(Change detection data)
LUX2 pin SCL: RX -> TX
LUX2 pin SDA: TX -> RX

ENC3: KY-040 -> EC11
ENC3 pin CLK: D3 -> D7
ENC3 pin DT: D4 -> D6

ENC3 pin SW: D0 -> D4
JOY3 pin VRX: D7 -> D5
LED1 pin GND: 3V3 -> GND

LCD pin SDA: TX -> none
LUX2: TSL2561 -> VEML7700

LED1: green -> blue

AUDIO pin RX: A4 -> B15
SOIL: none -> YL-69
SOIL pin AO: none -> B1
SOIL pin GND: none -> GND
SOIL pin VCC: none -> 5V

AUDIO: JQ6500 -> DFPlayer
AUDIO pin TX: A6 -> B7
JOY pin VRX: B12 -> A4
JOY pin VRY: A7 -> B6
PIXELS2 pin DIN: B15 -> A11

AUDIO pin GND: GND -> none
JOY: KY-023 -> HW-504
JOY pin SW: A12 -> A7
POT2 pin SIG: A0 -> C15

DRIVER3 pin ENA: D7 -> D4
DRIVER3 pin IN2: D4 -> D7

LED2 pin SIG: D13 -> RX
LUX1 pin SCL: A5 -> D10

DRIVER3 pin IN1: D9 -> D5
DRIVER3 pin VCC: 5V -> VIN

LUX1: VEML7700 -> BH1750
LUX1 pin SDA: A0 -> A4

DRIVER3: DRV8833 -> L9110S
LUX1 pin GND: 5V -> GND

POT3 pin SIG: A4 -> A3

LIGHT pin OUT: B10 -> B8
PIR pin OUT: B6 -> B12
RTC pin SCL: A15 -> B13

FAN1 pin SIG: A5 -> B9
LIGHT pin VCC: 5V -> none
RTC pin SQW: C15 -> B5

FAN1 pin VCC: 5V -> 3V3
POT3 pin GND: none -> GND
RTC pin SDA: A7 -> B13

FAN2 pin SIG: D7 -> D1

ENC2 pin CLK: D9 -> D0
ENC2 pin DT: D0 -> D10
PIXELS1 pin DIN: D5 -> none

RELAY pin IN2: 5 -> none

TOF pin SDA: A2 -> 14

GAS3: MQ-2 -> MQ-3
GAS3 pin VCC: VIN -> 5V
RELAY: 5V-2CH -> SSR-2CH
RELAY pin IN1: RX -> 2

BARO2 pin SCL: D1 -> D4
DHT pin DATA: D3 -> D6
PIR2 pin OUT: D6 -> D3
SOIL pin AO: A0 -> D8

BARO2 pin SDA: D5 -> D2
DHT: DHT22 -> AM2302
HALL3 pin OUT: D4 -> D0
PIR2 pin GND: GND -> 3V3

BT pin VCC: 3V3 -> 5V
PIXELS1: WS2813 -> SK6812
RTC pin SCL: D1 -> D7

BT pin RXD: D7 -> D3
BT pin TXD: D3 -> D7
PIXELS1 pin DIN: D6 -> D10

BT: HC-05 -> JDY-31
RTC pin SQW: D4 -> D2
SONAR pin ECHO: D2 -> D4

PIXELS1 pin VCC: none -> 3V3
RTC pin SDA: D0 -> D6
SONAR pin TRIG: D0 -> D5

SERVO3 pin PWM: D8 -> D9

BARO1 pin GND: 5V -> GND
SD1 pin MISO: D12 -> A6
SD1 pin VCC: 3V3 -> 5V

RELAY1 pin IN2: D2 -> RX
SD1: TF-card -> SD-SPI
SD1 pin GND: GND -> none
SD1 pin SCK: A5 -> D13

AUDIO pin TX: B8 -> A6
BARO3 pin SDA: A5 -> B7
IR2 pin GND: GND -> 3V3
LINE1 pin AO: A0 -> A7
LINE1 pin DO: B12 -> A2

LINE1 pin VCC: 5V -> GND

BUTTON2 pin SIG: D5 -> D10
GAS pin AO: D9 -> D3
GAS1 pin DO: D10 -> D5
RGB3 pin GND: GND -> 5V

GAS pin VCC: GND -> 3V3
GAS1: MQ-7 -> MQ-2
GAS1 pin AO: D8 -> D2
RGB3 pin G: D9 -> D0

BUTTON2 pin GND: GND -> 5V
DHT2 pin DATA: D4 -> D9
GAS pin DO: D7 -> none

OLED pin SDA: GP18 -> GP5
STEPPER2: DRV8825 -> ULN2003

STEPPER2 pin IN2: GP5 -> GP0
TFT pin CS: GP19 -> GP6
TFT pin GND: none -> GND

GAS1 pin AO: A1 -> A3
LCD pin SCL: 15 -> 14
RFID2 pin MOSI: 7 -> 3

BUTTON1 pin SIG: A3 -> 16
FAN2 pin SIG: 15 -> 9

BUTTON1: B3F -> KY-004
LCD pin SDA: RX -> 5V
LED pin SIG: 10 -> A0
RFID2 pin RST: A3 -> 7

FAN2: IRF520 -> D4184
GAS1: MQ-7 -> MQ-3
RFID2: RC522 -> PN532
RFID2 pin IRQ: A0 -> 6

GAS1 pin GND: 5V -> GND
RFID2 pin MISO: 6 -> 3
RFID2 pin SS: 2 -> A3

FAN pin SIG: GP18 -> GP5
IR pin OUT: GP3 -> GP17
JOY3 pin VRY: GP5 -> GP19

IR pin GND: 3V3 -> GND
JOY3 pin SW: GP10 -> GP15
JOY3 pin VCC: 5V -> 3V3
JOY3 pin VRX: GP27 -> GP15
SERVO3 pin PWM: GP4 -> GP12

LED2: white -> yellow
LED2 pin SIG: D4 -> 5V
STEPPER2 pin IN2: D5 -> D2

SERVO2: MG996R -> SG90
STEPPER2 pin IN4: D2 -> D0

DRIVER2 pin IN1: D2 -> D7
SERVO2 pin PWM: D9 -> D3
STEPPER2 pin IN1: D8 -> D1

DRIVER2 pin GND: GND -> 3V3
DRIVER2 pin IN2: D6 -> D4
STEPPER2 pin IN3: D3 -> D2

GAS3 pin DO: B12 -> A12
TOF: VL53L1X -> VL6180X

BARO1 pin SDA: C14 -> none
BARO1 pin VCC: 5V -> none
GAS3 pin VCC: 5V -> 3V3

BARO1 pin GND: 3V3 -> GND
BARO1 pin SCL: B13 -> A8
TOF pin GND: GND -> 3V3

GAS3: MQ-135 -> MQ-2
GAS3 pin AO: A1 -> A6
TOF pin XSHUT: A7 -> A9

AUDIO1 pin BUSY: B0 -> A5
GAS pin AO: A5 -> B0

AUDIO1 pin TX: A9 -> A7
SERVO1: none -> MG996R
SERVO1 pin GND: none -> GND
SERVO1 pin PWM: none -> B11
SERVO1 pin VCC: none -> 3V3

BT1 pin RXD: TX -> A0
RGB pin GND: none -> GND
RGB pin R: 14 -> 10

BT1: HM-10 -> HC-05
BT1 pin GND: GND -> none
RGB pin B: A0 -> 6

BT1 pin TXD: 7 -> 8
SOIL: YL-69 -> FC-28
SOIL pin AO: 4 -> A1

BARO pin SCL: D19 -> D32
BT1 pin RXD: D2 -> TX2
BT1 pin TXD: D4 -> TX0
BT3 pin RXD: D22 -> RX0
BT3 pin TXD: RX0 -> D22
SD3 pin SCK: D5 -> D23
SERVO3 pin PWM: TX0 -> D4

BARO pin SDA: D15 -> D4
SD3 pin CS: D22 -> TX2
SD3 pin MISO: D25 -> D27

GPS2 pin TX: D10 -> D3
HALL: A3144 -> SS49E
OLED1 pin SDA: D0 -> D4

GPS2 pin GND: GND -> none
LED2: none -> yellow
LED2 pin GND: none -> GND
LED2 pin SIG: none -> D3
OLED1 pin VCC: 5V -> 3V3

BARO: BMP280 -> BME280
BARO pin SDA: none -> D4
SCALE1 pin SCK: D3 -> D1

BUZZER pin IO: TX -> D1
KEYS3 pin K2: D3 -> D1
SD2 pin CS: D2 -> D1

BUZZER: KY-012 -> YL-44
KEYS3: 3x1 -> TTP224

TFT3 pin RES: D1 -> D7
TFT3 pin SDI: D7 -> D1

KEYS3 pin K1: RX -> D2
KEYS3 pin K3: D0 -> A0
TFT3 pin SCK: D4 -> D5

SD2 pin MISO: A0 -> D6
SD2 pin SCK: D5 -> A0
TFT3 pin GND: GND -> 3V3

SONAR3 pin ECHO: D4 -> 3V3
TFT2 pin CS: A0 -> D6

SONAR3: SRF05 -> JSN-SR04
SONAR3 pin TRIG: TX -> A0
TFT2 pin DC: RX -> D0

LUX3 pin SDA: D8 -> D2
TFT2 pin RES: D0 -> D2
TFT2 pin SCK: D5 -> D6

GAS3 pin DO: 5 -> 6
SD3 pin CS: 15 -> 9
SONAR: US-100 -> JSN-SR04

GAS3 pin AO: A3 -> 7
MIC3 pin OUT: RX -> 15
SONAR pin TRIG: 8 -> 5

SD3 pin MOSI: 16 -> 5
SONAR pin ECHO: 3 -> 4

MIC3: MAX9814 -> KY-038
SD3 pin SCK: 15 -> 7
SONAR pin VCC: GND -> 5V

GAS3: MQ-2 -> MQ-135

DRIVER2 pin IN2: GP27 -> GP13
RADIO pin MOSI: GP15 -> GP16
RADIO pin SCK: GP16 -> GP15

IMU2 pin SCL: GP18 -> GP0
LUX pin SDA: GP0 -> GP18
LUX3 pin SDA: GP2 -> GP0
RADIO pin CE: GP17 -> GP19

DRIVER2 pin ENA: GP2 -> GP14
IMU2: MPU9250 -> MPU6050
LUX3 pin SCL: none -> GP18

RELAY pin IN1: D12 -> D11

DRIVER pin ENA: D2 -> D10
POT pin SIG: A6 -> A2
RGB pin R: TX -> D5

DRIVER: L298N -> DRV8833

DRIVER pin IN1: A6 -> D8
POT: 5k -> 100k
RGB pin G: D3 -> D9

* [DIRECTIONS FOR THIS TASK]:
Lines from the one containing "BARO pin SDA: D15 -> D4" through the end of the entries above must be copied exactly; include both ends and no other lines.

* [WRITTEN SOLUTION]:
BARO pin SDA: D15 -> D4
SD3 pin CS: D22 -> TX2
SD3 pin MISO: D25 -> D27

GPS2 pin TX: D10 -> D3
HALL: A3144 -> SS49E
OLED1 pin SDA: D0 -> D4

GPS2 pin GND: GND -> none
LED2: none -> yellow
LED2 pin GND: none -> GND
LED2 pin SIG: none -> D3
OLED1 pin VCC: 5V -> 3V3

BARO: BMP280 -> BME280
BARO pin SDA: none -> D4
SCALE1 pin SCK: D3 -> D1

BUZZER pin IO: TX -> D1
KEYS3 pin K2: D3 -> D1
SD2 pin CS: D2 -> D1

BUZZER: KY-012 -> YL-44
KEYS3: 3x1 -> TTP224

TFT3 pin RES: D1 -> D7
TFT3 pin SDI: D7 -> D1

KEYS3 pin K1: RX -> D2
KEYS3 pin K3: D0 -> A0
TFT3 pin SCK: D4 -> D5

SD2 pin MISO: A0 -> D6
SD2 pin SCK: D5 -> A0
TFT3 pin GND: GND -> 3V3

SONAR3 pin ECHO: D4 -> 3V3
TFT2 pin CS: A0 -> D6

SONAR3: SRF05 -> JSN-SR04
SONAR3 pin TRIG: TX -> A0
TFT2 pin DC: RX -> D0

LUX3 pin SDA: D8 -> D2
TFT2 pin RES: D0 -> D2
TFT2 pin SCK: D5 -> D6

GAS3 pin DO: 5 -> 6
SD3 pin CS: 15 -> 9
SONAR: US-100 -> JSN-SR04

GAS3 pin AO: A3 -> 7
MIC3 pin OUT: RX -> 15
SONAR pin TRIG: 8 -> 5

SD3 pin MOSI: 16 -> 5
SONAR pin ECHO: 3 -> 4

MIC3: MAX9814 -> KY-038
SD3 pin SCK: 15 -> 7
SONAR pin VCC: GND -> 5V

GAS3: MQ-2 -> MQ-135

DRIVER2 pin IN2: GP27 -> GP13
RADIO pin MOSI: GP15 -> GP16
RADIO pin SCK: GP16 -> GP15

IMU2 pin SCL: GP18 -> GP0
LUX pin SDA: GP0 -> GP18
LUX3 pin SDA: GP2 -> GP0
RADIO pin CE: GP17 -> GP19

DRIVER2 pin ENA: GP2 -> GP14
IMU2: MPU9250 -> MPU6050
LUX3 pin SCL: none -> GP18

RELAY pin IN1: D12 -> D11

DRIVER pin ENA: D2 -> D10
POT pin SIG: A6 -> A2
RGB pin R: TX -> D5

DRIVER: L298N -> DRV8833

DRIVER pin IN1: A6 -> D8
POT: 5k -> 100k
RGB pin G: D3 -> D9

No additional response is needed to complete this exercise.